- _Required action_: Look for the line that has "S201: button (G4, VCC) -> button (VCC, X1)" in the material below; please repeat it and every line after it, exactly, up to and including the line that has "R202: none -> 1M (T3, X1)", and nothing else.
:: Material provided
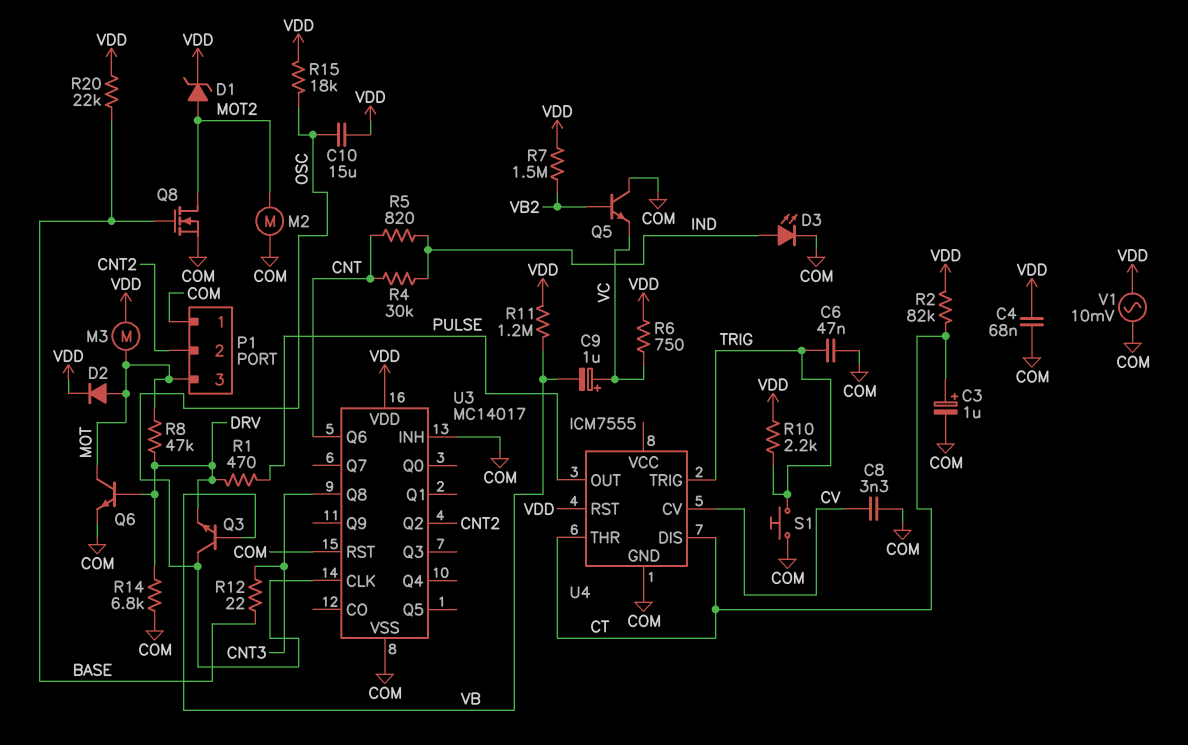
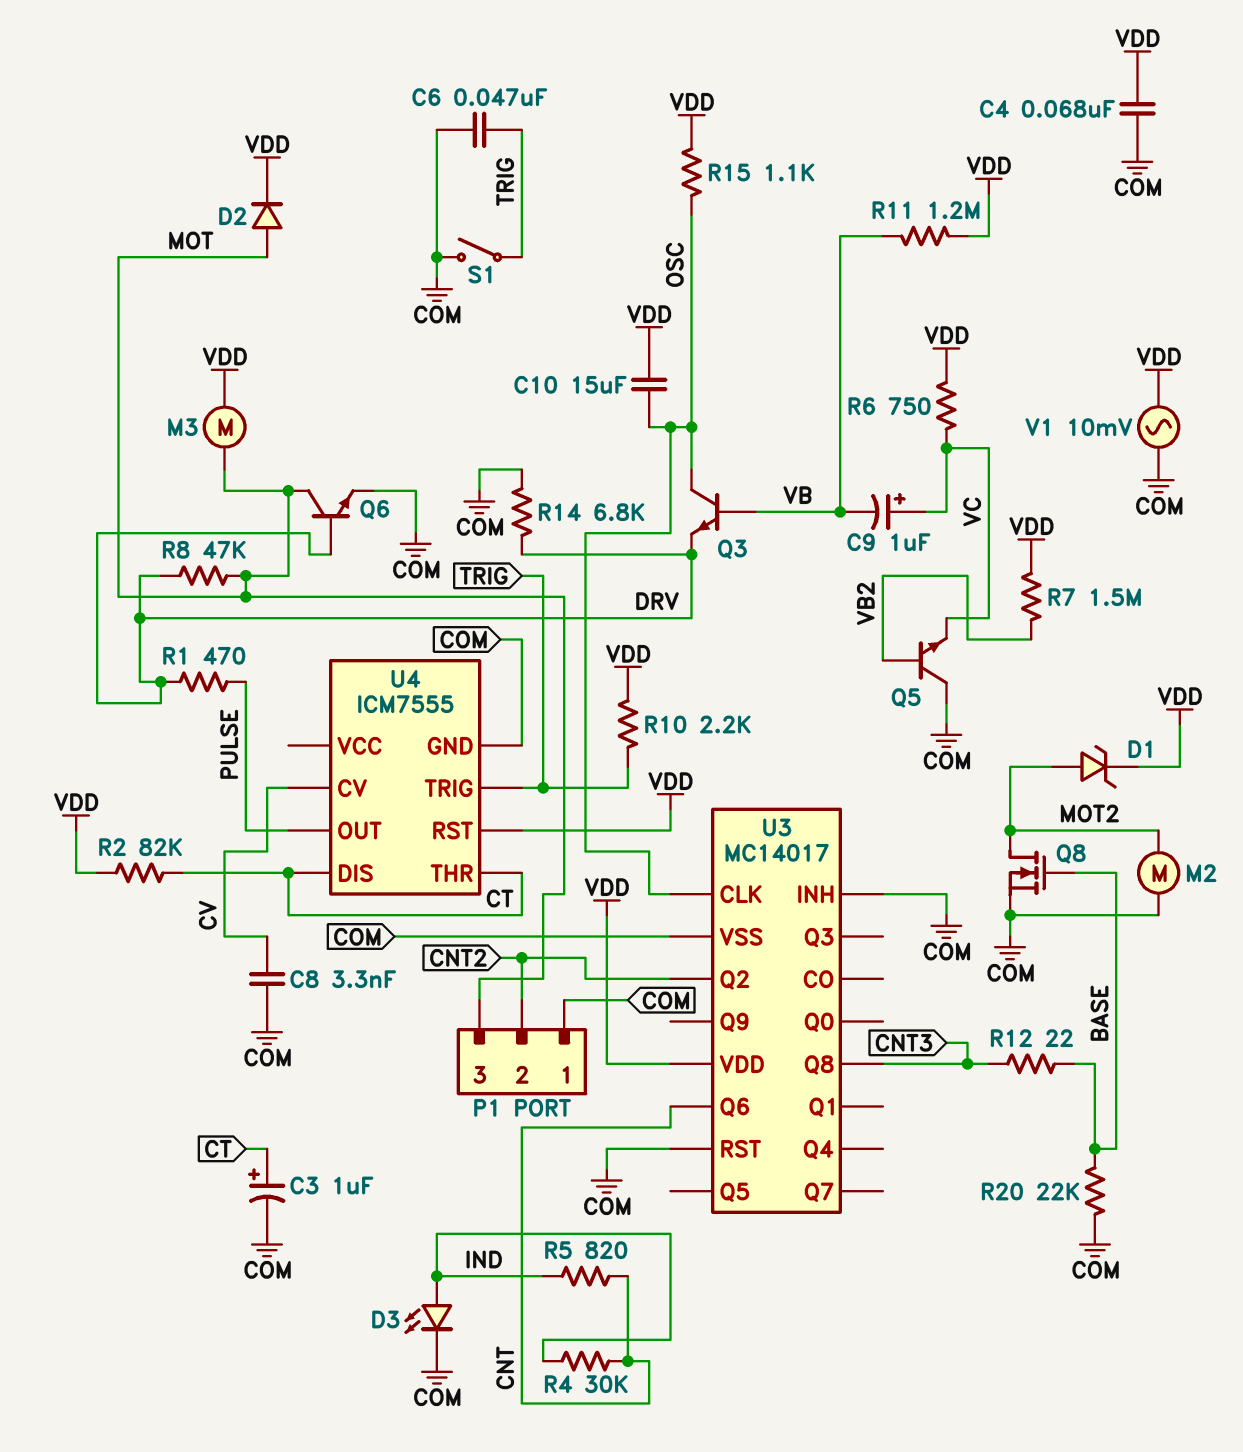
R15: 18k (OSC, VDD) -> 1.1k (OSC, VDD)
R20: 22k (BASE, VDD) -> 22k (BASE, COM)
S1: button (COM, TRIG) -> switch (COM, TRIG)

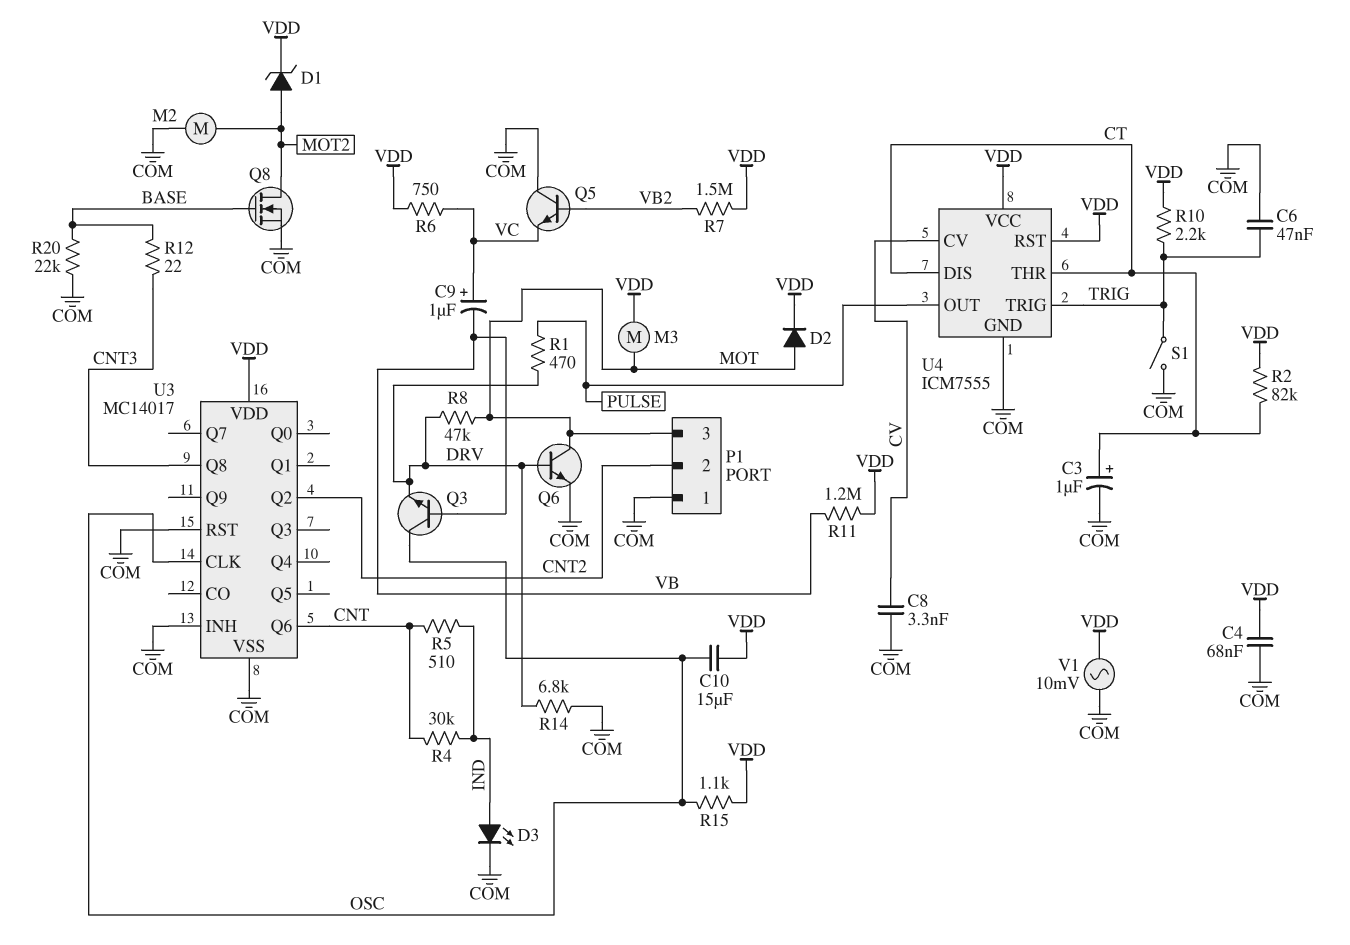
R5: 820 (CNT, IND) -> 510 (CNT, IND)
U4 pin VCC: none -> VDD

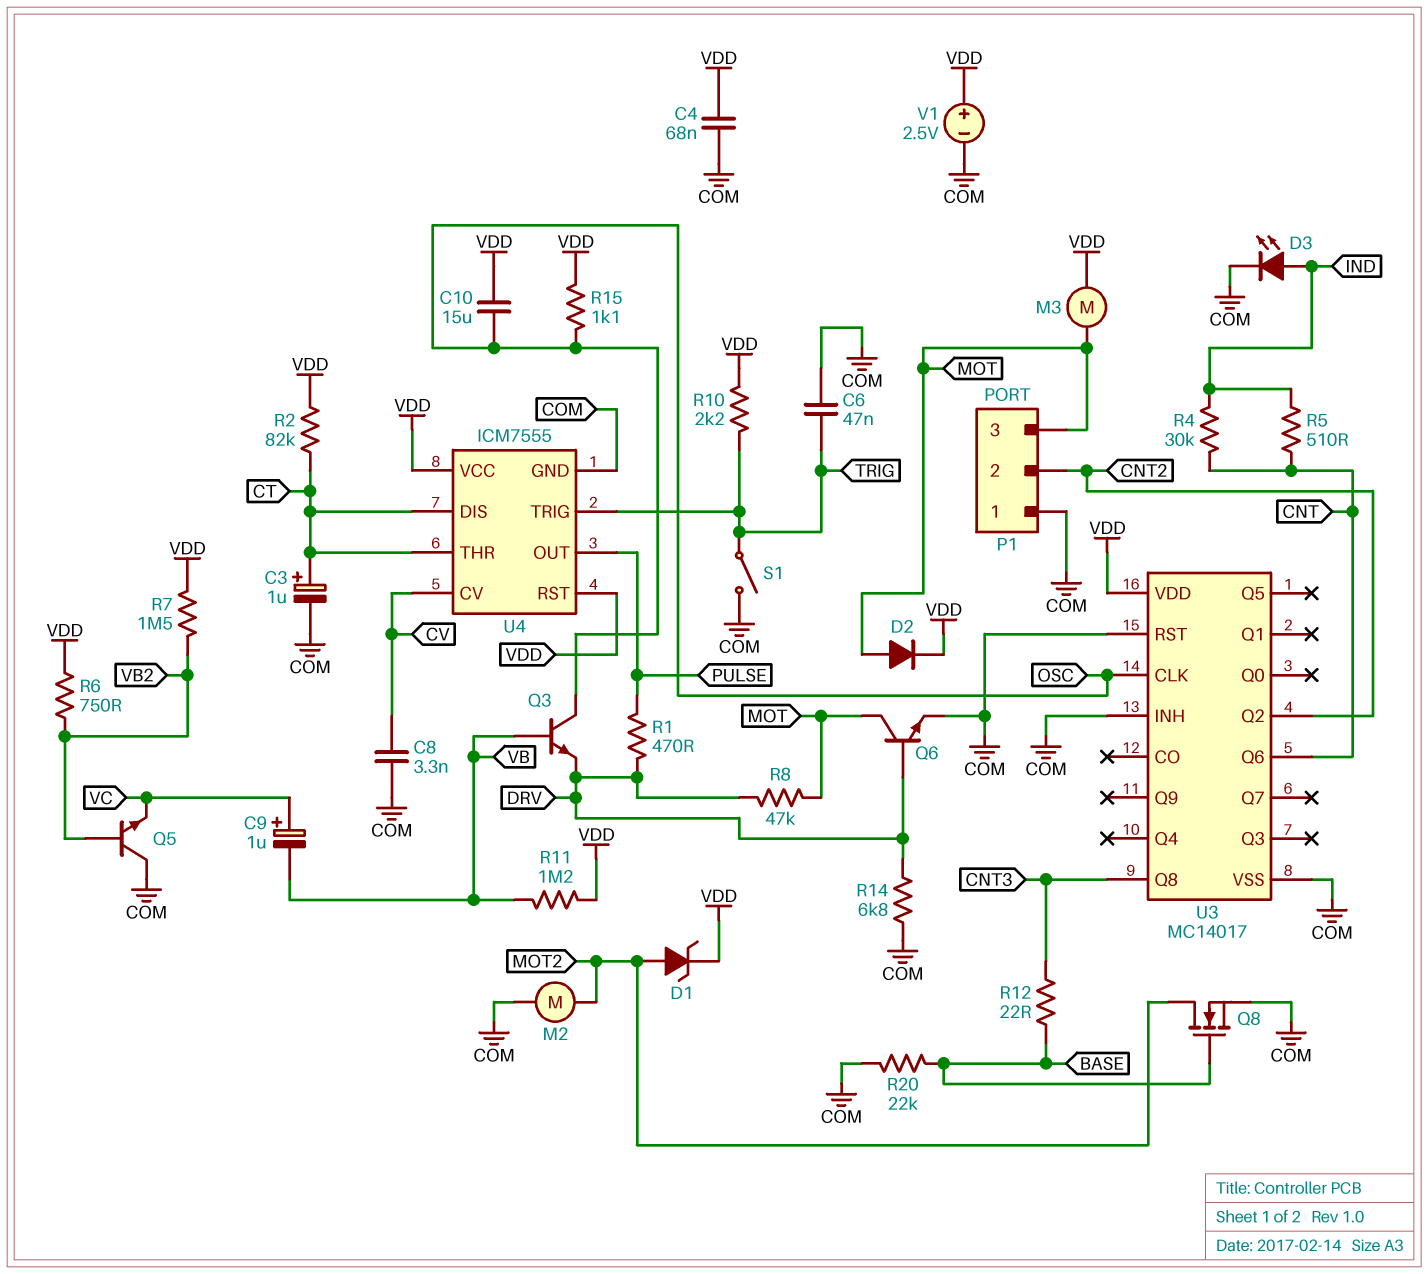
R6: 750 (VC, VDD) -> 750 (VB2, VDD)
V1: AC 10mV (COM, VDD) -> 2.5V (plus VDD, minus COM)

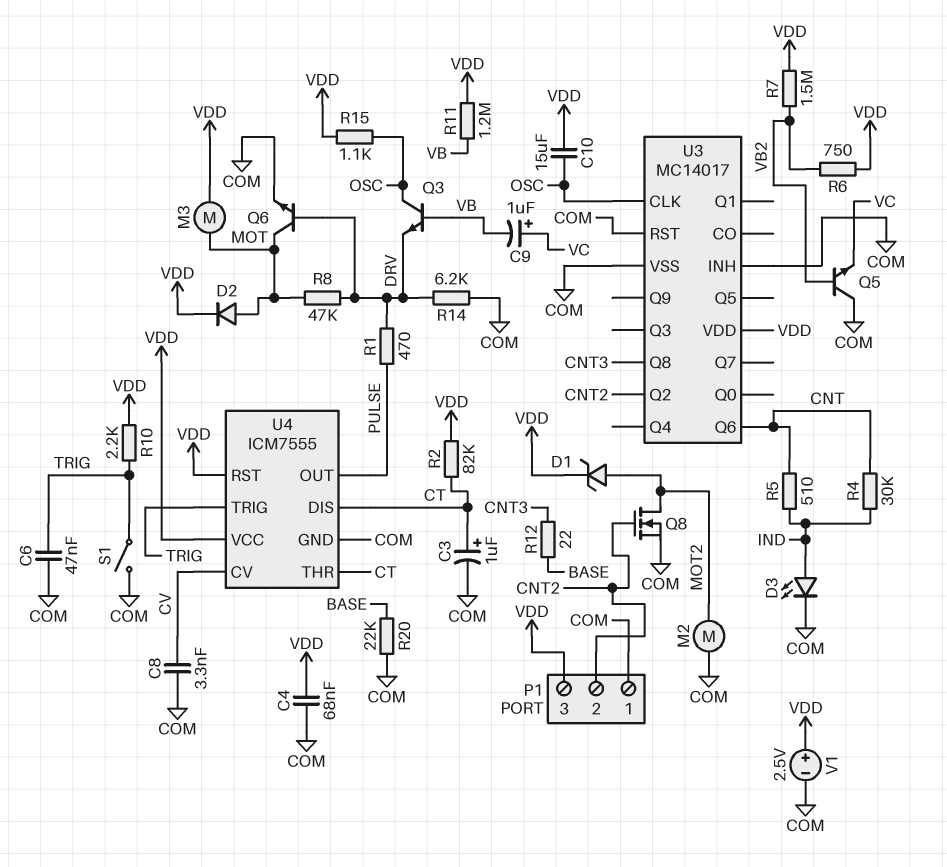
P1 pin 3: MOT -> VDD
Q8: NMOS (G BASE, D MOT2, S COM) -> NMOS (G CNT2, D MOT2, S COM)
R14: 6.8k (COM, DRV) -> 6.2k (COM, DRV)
::::
:: Material provided
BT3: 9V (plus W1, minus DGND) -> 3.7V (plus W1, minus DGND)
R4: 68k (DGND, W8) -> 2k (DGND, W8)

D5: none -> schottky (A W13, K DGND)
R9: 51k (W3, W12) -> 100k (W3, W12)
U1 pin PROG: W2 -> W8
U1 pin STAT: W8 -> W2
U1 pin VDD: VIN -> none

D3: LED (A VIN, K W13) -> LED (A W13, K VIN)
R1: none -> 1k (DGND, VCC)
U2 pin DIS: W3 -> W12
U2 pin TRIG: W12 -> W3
::::
:: Material provided
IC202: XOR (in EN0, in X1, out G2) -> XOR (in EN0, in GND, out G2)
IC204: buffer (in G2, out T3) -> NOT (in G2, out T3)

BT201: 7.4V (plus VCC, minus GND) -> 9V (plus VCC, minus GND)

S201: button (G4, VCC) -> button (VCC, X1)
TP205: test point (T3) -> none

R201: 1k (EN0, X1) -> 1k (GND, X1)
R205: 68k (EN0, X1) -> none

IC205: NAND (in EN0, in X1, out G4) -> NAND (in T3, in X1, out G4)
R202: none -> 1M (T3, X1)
::::
- _Exercise answer_:
S201: button (G4, VCC) -> button (VCC, X1)
TP205: test point (T3) -> none

R201: 1k (EN0, X1) -> 1k (GND, X1)
R205: 68k (EN0, X1) -> none

IC205: NAND (in EN0, in X1, out G4) -> NAND (in T3, in X1, out G4)
R202: none -> 1M (T3, X1)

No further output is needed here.